- [Records for the exercise]
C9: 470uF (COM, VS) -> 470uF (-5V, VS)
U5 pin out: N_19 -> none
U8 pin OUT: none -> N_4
---
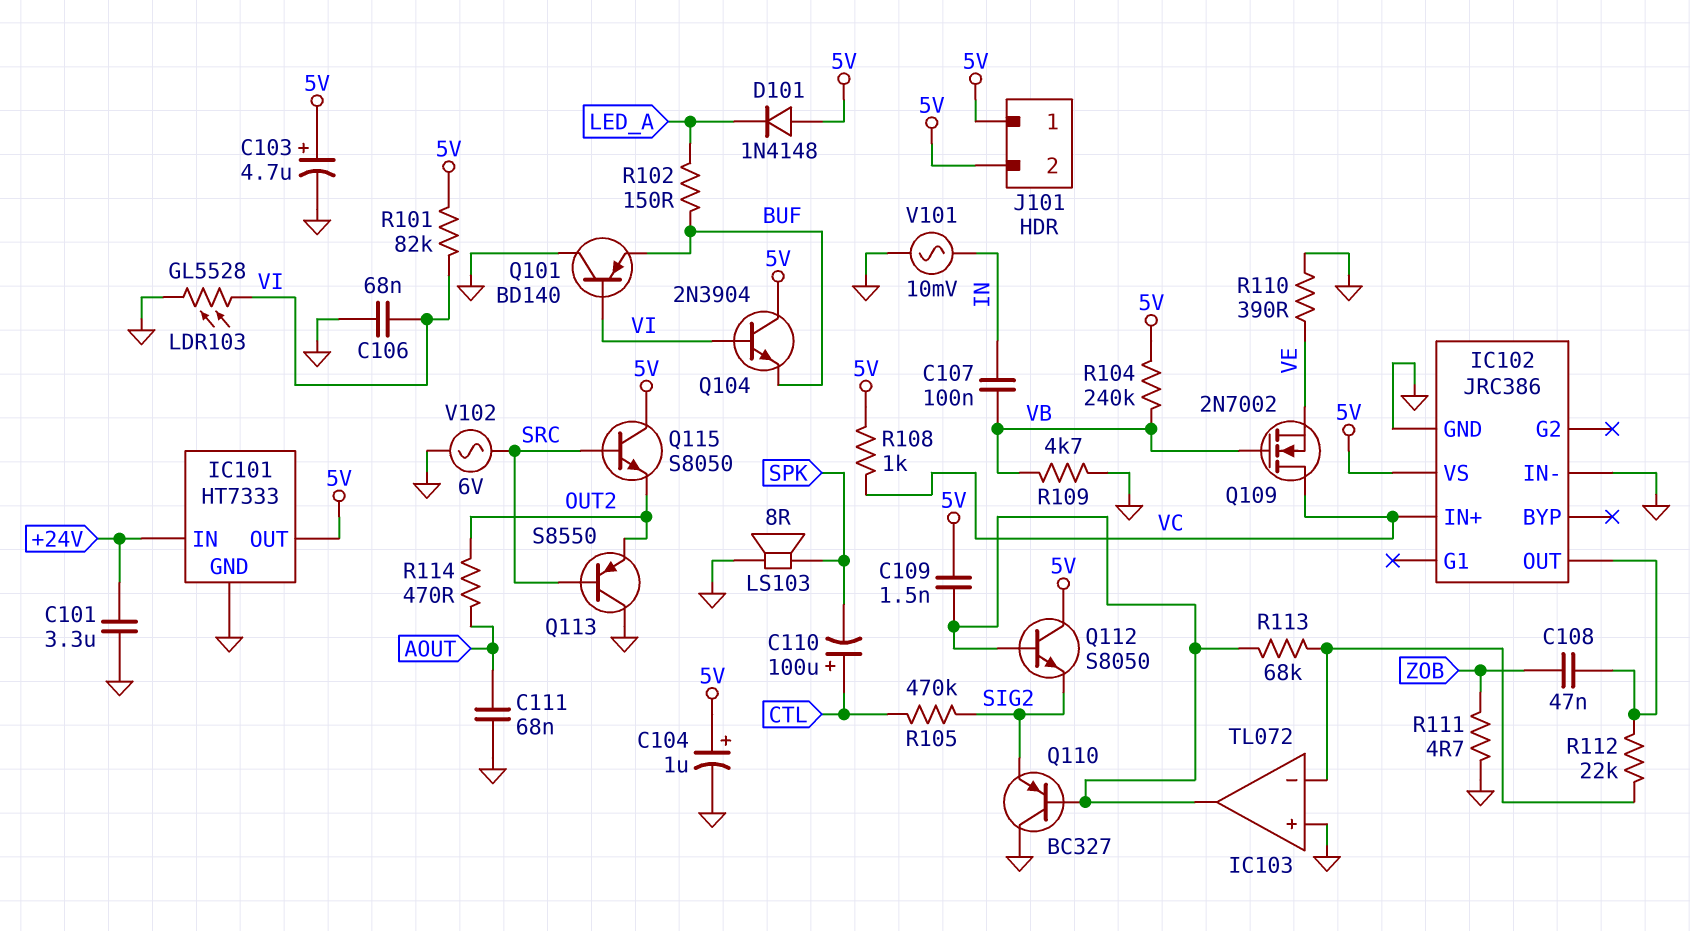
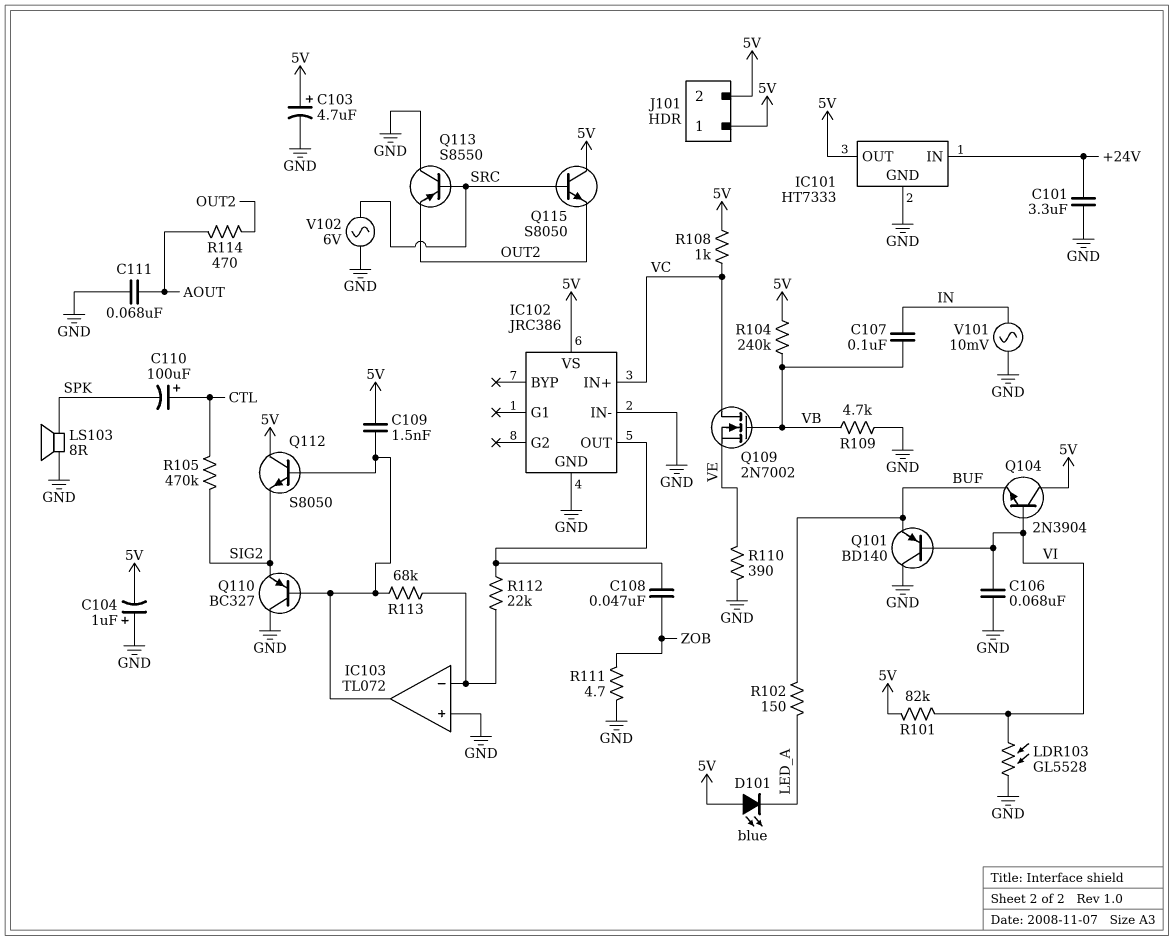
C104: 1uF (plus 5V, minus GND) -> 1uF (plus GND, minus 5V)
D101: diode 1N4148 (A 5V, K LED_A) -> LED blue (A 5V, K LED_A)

- [Task details] Look above for the line that contains "C104: 1uF (plus". Starting there, transcribe every line exactly until you have copied the line that contains "D101: diode 1N4148".

- [Solution to this task]
C104: 1uF (plus 5V, minus GND) -> 1uF (plus GND, minus 5V)
D101: diode 1N4148 (A 5V, K LED_A) -> LED blue (A 5V, K LED_A)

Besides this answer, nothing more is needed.